(Collected data)
=== Section Start ===

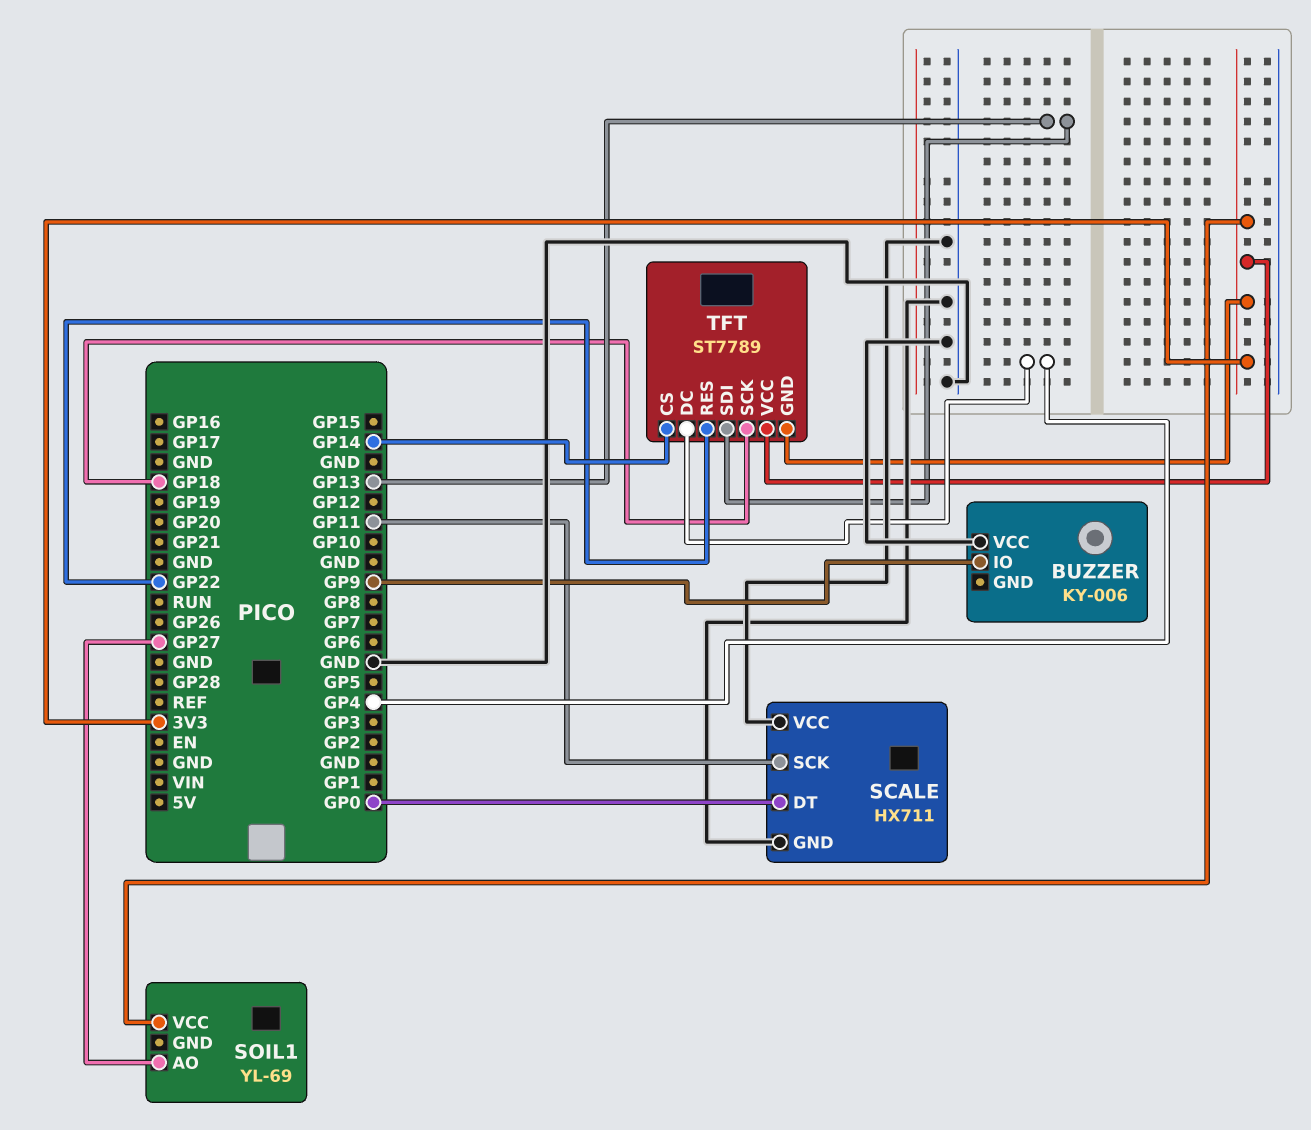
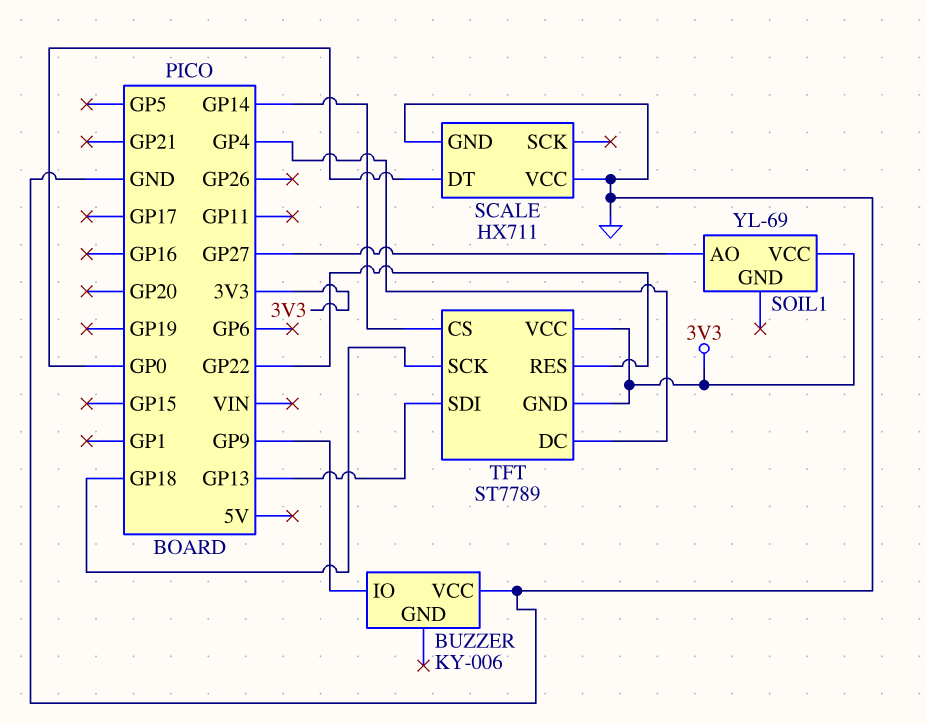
SCALE pin SCK: GP11 -> none

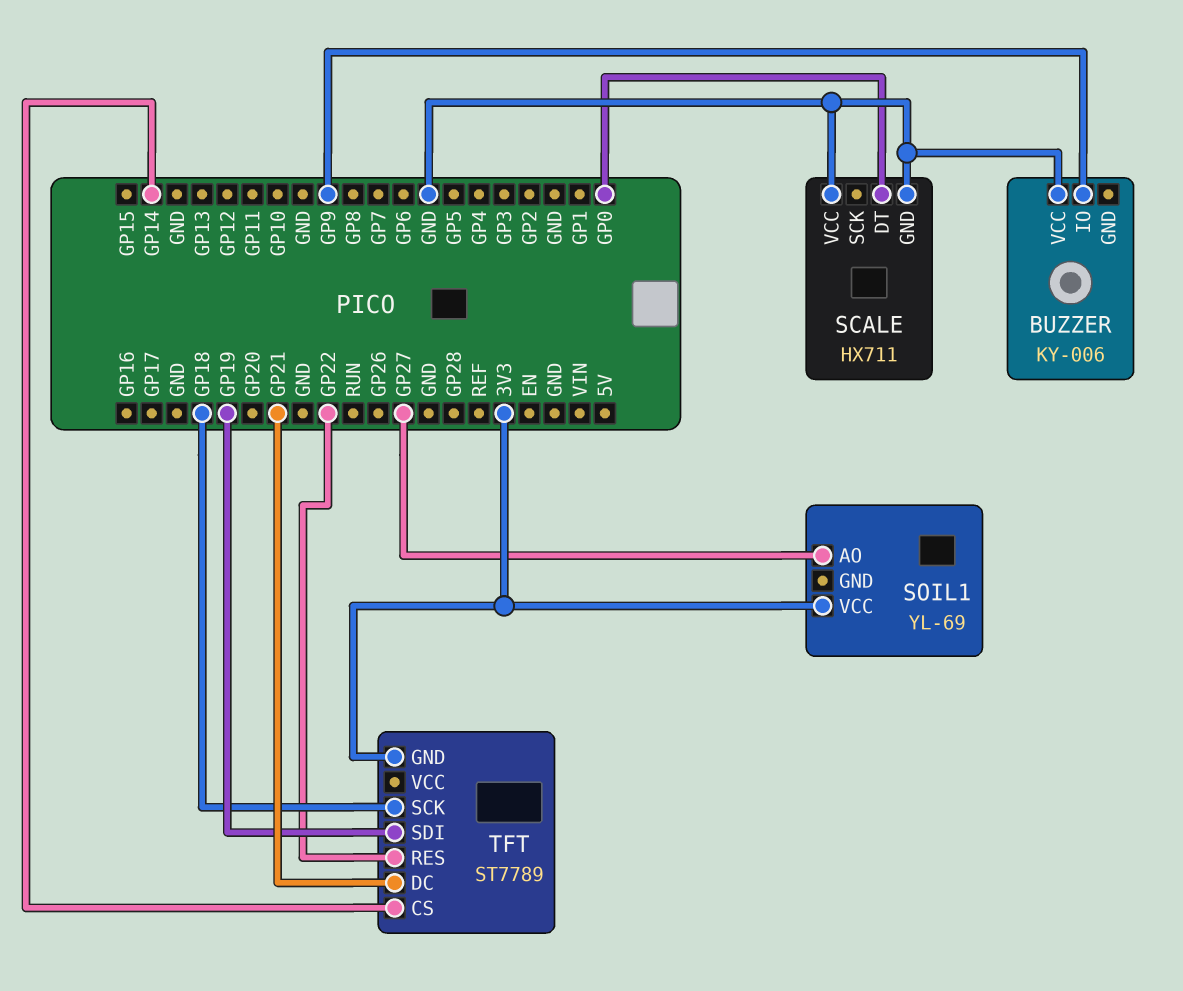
TFT pin DC: GP4 -> GP21
TFT pin SDI: GP13 -> GP19
TFT pin VCC: 3V3 -> none

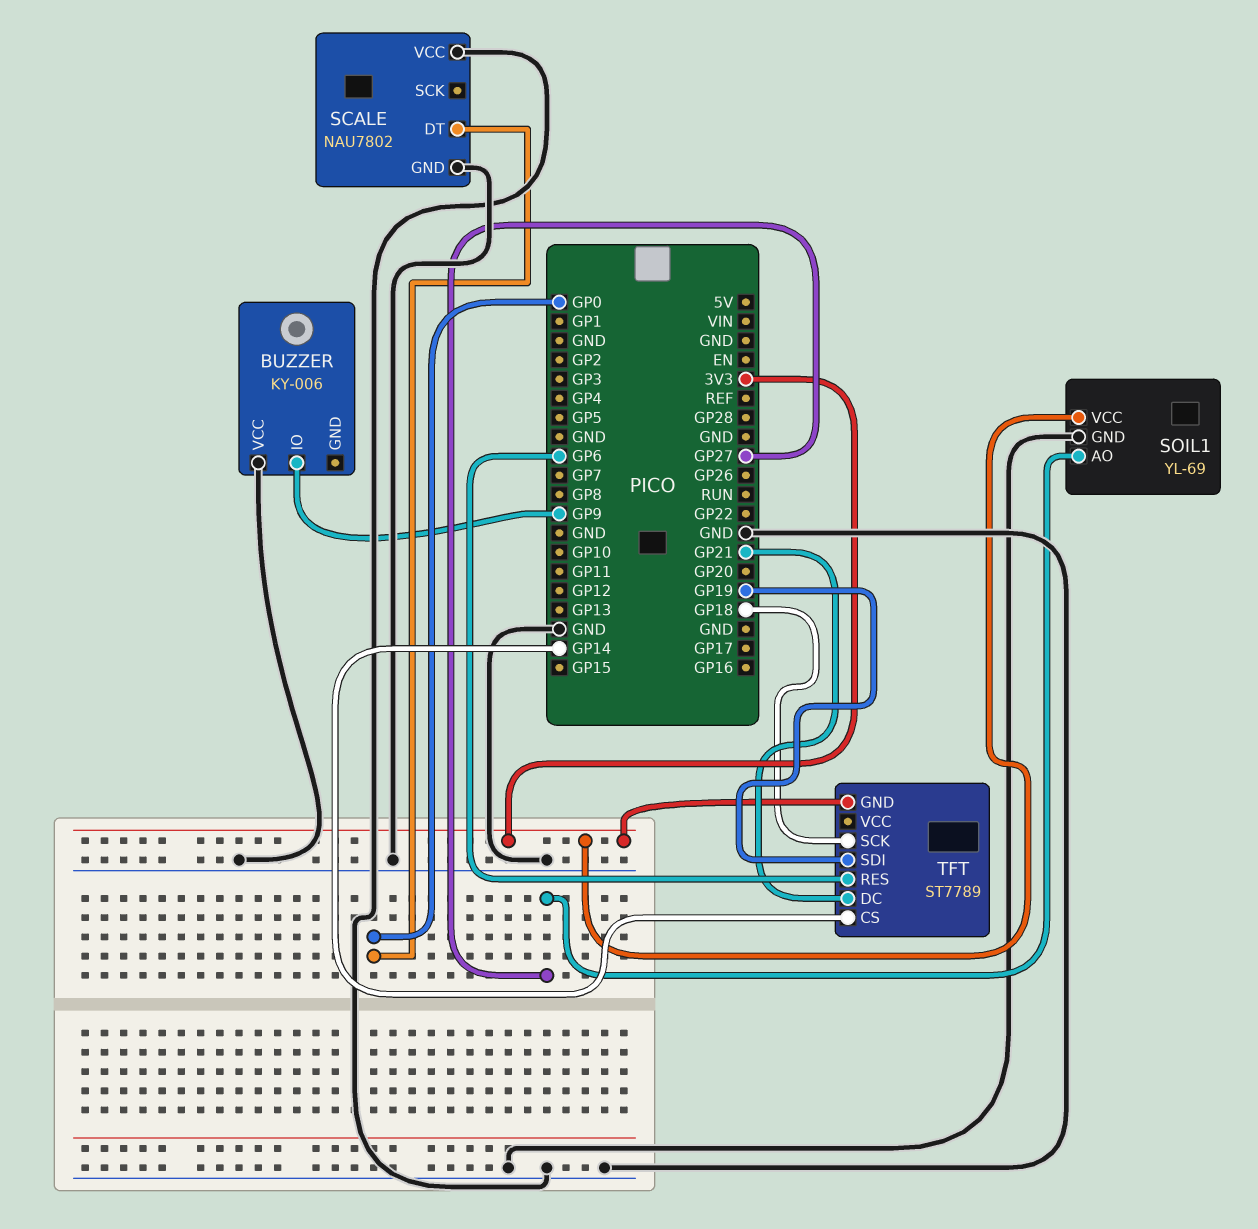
SCALE: HX711 -> NAU7802
SOIL1 pin GND: none -> GND
TFT pin RES: GP22 -> GP6

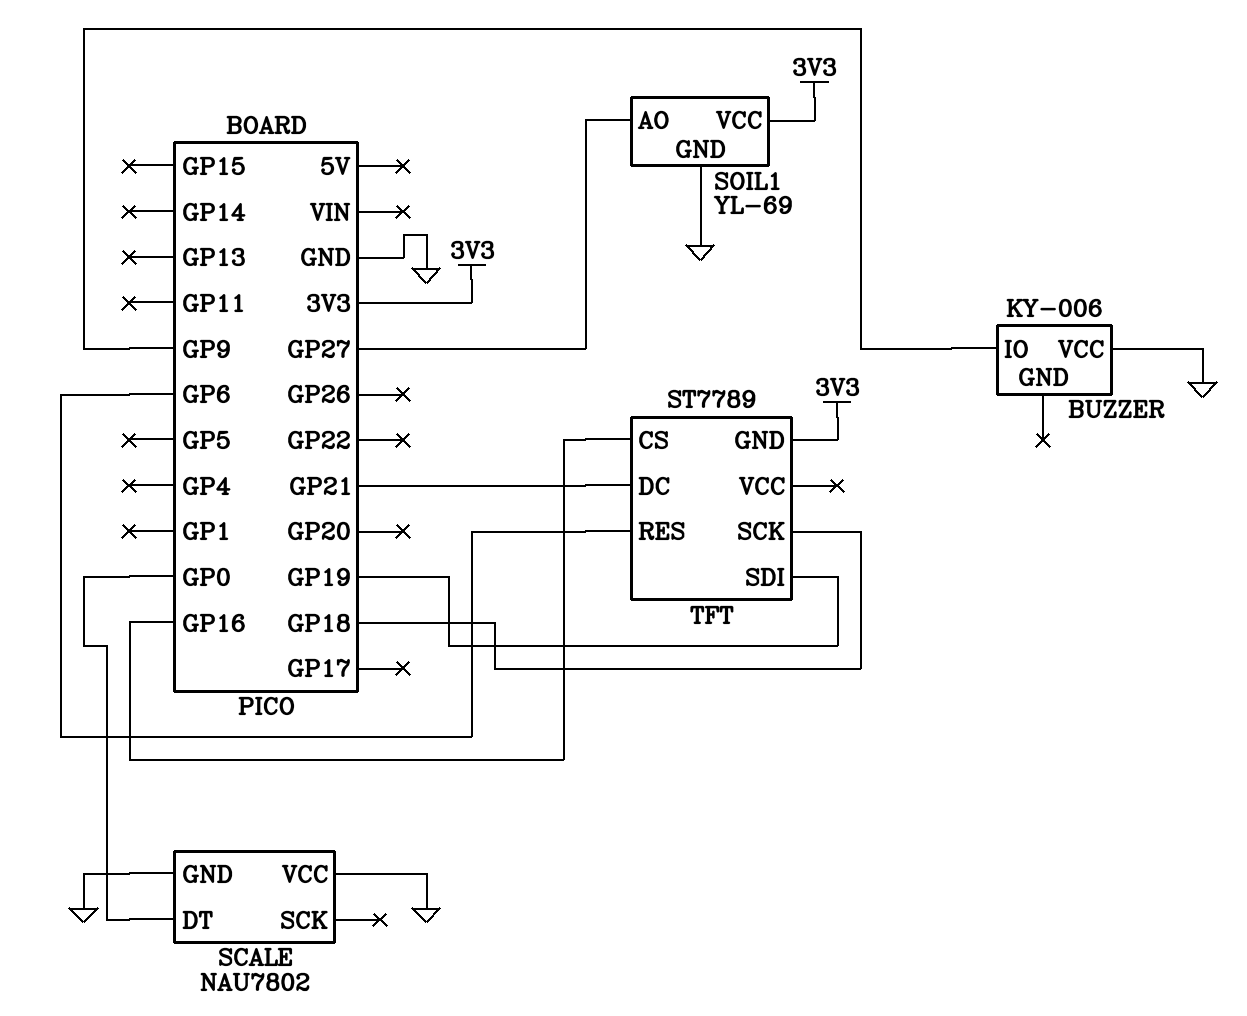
TFT pin CS: GP14 -> GP16

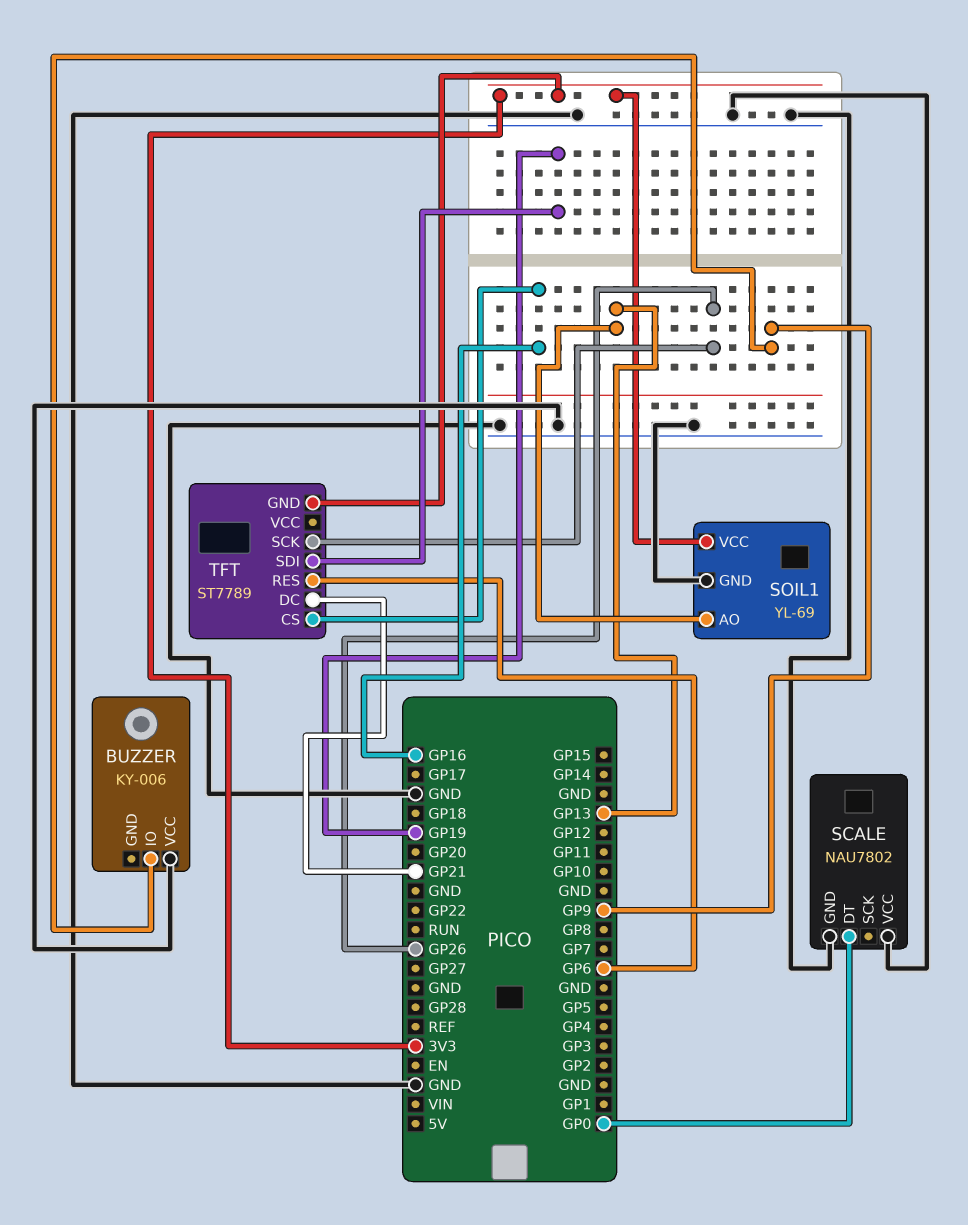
SOIL1 pin AO: GP27 -> GP13
TFT pin SCK: GP18 -> GP26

=== Section End ===

- [Instructions for the task]: Line count for "SCALE": count the lines in the records above that hold this word, and give only the number.

- [Task solution]: 2